┌─ Extracted entries
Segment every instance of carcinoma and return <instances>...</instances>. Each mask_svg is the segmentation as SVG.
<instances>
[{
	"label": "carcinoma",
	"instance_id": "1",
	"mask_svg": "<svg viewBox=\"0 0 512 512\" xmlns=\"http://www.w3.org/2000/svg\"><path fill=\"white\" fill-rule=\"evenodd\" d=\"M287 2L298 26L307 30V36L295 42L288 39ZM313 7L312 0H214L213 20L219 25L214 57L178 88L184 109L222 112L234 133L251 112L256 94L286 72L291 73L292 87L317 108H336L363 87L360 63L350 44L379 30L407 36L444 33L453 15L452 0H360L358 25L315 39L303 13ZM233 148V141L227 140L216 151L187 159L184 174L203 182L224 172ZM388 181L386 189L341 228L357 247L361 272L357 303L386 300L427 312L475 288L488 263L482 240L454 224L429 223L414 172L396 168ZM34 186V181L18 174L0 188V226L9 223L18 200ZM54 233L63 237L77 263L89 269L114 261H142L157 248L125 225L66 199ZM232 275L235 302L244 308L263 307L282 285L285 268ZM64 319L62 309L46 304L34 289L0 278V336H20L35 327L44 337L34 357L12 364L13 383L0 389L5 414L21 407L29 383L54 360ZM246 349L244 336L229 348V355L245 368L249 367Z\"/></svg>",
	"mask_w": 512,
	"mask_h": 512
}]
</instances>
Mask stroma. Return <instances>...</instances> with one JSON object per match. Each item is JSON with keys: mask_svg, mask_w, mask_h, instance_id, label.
└─
┌─ Extracted entries
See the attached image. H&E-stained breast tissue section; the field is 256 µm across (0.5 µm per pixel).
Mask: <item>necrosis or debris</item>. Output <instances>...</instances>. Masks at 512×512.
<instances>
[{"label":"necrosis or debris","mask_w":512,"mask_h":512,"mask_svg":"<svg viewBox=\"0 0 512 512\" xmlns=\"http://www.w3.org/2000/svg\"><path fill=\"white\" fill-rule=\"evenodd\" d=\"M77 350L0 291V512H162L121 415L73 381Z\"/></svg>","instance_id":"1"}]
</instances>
└─
Return only the stretch of the material above from the line holding "Segment every instance" through the line holding "Mask stroma. Return", copied exactly.

Segment every instance of carcinoma and return <instances>...</instances>. Each mask_svg is the segmentation as SVG.
<instances>
[{
	"label": "carcinoma",
	"instance_id": "1",
	"mask_svg": "<svg viewBox=\"0 0 512 512\" xmlns=\"http://www.w3.org/2000/svg\"><path fill=\"white\" fill-rule=\"evenodd\" d=\"M287 2L298 26L307 30V36L295 42L288 39ZM313 7L312 0H214L213 20L219 25L214 57L178 88L184 109L222 112L234 133L251 112L256 94L286 72L291 73L292 87L317 108H336L363 87L360 63L350 44L379 30L407 36L444 33L453 15L452 0H360L358 25L315 39L303 13ZM233 148V141L227 140L216 151L187 159L184 174L203 182L224 172ZM388 181L386 189L341 228L357 247L361 272L357 303L386 300L427 312L475 288L488 263L482 240L454 224L429 223L414 172L396 168ZM34 186V181L18 174L0 188V226L9 223L18 200ZM54 233L63 237L77 263L89 269L114 261H142L157 248L125 225L66 199ZM232 275L235 302L244 308L263 307L282 285L285 268ZM64 319L62 309L46 304L34 289L0 278V336H20L35 327L44 337L34 357L12 364L13 383L0 389L5 414L21 407L29 383L54 360ZM246 349L244 336L229 348V355L245 368L249 367Z\"/></svg>",
	"mask_w": 512,
	"mask_h": 512
}]
</instances>
Mask stroma. Return <instances>...</instances> with one JSON object per match. Each item is JSON with keys: mask_svg, mask_w, mask_h, instance_id, label.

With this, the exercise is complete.